GOAL OF THE EXERCISE
State how many lines in the data contain the string "kern" (case-sensitive), giving only the number.

==== INFORMATION SUPPLIED ====

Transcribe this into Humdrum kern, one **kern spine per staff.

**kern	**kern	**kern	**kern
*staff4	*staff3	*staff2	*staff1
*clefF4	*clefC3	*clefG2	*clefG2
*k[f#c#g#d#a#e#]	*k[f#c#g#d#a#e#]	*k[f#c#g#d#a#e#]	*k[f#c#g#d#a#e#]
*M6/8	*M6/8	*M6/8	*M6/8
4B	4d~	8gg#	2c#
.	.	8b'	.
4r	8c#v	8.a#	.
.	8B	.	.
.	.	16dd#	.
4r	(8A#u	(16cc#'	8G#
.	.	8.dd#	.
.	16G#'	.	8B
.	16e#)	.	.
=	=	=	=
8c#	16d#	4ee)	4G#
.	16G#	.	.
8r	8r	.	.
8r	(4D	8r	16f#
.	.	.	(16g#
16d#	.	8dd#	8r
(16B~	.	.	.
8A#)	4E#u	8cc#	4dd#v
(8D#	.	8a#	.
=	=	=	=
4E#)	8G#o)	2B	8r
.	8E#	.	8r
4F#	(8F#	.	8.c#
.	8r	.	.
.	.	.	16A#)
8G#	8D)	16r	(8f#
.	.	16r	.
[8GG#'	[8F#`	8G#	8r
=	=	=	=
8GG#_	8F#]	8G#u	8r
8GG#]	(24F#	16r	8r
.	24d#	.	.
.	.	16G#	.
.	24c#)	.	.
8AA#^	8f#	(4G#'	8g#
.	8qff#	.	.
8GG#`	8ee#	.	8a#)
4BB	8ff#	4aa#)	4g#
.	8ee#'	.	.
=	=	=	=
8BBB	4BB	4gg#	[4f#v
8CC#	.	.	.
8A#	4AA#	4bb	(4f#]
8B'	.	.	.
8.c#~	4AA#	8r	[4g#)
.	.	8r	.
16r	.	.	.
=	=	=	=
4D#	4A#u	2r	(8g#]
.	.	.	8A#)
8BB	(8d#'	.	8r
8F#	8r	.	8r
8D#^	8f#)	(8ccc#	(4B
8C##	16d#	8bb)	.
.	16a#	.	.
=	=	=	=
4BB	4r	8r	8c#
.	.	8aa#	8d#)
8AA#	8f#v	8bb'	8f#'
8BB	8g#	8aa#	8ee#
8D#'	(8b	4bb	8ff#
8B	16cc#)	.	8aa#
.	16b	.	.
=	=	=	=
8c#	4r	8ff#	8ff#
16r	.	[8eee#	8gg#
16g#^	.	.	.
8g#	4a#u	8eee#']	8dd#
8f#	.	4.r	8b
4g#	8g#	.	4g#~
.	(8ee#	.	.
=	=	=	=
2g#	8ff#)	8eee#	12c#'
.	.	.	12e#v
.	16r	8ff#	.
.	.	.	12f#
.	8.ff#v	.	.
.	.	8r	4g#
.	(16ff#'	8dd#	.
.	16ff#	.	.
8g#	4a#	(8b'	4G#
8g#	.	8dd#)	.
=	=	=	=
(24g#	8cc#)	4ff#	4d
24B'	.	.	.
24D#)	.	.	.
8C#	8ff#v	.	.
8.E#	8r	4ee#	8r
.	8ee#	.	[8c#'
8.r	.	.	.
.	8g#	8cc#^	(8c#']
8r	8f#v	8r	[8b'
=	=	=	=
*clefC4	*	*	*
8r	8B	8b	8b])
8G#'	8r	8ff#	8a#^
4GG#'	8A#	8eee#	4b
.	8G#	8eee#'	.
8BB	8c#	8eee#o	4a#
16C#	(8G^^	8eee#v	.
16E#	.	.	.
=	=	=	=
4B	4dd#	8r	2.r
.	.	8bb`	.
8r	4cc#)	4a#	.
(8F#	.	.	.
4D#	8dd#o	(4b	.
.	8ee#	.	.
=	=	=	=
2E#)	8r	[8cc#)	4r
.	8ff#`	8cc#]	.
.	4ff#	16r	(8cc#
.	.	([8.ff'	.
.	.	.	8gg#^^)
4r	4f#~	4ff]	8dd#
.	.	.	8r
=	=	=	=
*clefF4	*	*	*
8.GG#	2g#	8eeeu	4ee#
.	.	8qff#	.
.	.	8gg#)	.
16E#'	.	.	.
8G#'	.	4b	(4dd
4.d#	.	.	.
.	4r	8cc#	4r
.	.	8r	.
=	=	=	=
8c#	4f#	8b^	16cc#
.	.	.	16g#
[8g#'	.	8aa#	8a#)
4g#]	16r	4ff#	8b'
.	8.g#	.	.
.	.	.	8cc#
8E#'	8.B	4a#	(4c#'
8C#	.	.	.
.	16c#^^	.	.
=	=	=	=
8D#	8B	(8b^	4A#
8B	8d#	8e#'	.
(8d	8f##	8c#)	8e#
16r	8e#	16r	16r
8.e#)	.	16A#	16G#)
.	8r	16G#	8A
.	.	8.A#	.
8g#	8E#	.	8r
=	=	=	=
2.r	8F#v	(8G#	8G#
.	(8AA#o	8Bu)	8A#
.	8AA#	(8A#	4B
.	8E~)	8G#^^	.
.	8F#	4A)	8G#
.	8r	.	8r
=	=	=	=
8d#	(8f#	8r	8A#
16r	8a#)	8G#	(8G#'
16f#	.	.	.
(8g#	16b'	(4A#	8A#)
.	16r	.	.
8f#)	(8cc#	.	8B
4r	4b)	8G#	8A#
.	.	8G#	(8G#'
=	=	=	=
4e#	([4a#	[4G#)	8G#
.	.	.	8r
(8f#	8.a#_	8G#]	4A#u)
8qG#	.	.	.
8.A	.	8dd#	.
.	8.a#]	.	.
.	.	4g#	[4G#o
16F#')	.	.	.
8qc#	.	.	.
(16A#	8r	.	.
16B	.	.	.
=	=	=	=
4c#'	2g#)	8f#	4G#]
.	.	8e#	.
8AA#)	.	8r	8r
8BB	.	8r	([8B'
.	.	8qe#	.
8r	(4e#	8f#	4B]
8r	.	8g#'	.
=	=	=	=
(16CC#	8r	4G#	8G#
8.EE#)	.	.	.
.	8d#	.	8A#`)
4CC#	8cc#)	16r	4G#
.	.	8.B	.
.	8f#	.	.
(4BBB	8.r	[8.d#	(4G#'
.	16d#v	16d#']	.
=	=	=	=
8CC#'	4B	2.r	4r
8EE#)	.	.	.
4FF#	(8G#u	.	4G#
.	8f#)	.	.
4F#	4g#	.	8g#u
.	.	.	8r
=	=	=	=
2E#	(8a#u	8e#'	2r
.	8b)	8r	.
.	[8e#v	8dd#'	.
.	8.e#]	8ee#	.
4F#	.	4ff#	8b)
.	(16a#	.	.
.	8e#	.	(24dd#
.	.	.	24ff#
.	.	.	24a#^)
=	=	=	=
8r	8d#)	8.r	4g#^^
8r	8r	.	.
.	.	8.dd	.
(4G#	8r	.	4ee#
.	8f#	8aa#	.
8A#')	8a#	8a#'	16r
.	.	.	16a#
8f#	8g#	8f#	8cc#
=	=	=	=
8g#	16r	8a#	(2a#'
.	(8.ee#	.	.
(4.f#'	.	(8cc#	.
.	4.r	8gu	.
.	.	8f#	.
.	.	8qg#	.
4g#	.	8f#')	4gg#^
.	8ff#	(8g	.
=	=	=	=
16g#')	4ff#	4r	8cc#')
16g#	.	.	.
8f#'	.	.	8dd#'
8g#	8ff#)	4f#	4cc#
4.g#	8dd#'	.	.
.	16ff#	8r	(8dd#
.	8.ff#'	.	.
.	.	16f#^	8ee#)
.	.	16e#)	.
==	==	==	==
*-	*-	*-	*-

====

FINISHED TASK
2